Prompt: Pictures are to be left out; every line from the one with "none -> grey cone D4 level 2" through the end of the data must be transcribed exactly.

Object tracking records
******

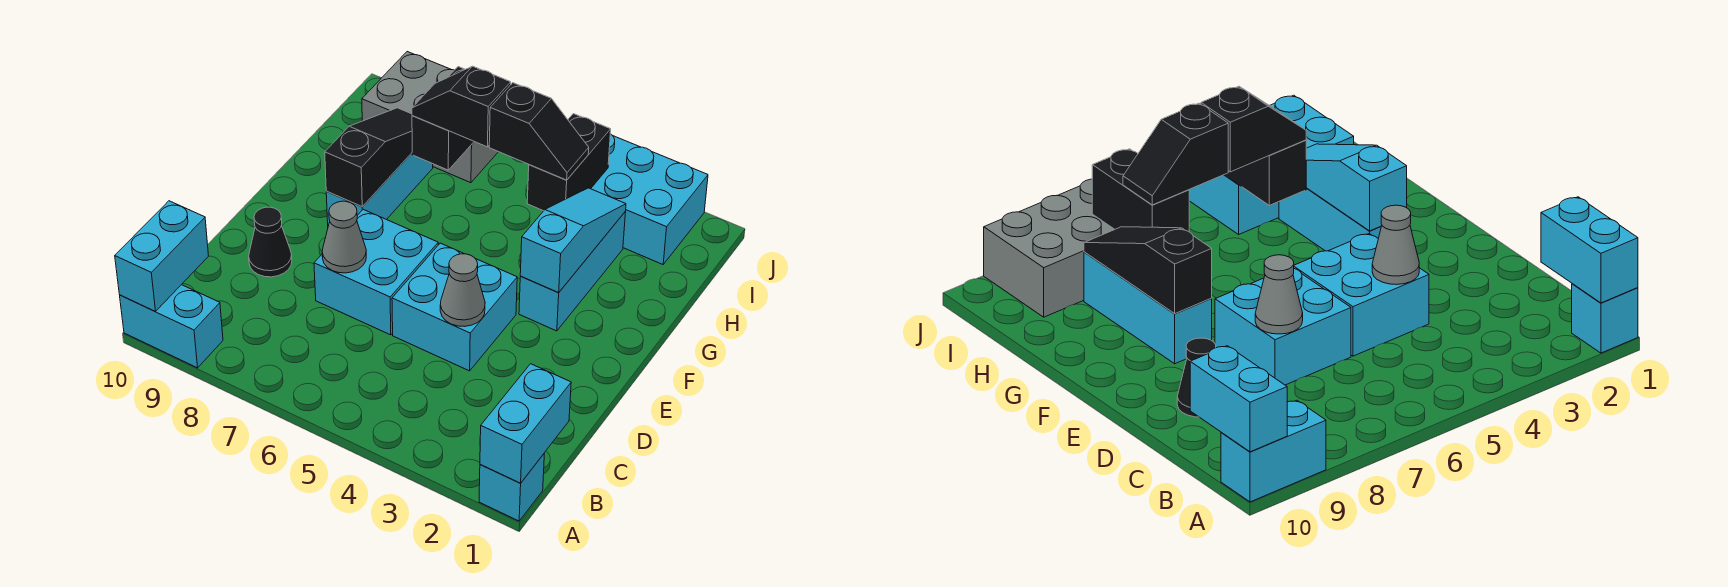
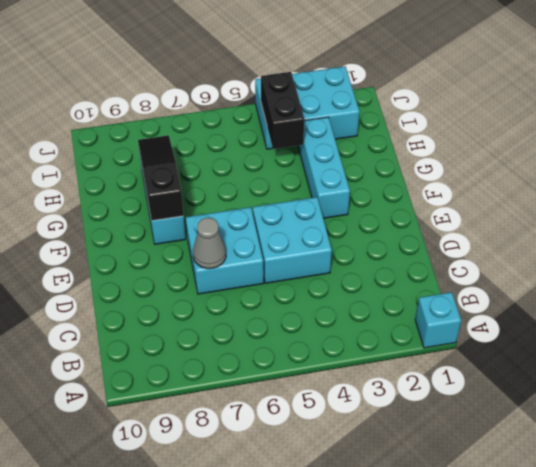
none -> cyan brick A9:A10 level 1
none -> black cone D9 level 1
none -> grey brick I7:J9 level 1

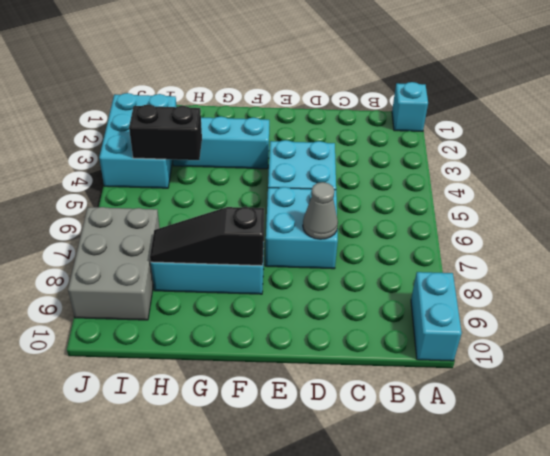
none -> black cone D9 level 1
none -> cyan brick A1:B1 level 2
none -> cyan brick A10:B10 level 2

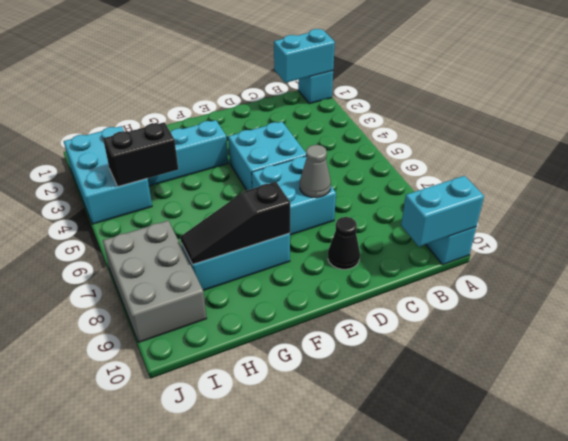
none -> grey cone D4 level 2
none -> cyan slope F3:H3 level 2 top F
none -> black brick H7:I7 level 2

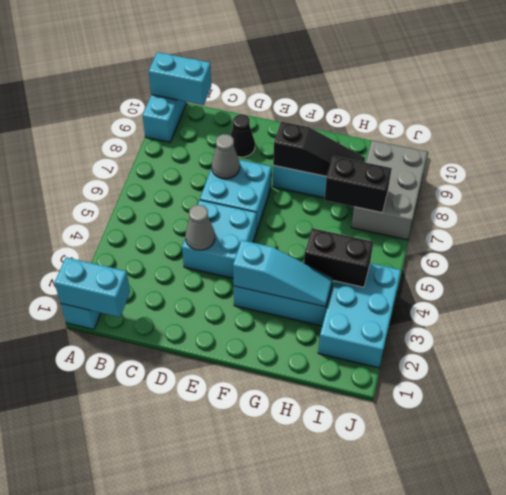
none -> black slope H4:H5 level 3 top 5
none -> black slope H6:H7 level 3 top 6

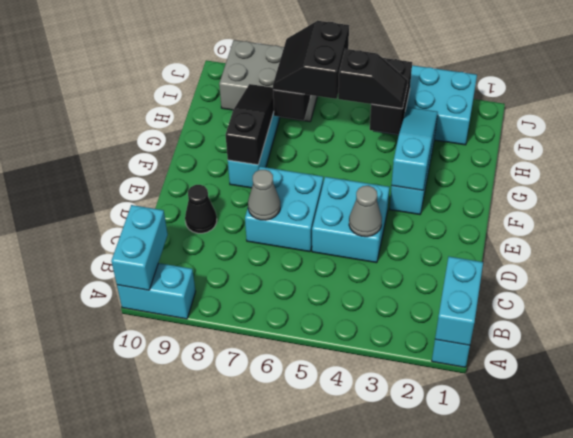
black slope H6:I7 level 3 top 6 -> black slope H6:H7 level 3 top 6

******

Output:
none -> grey cone D4 level 2
none -> cyan slope F3:H3 level 2 top F
none -> black brick H7:I7 level 2

none -> black slope H4:H5 level 3 top 5
none -> black slope H6:H7 level 3 top 6

black slope H6:I7 level 3 top 6 -> black slope H6:H7 level 3 top 6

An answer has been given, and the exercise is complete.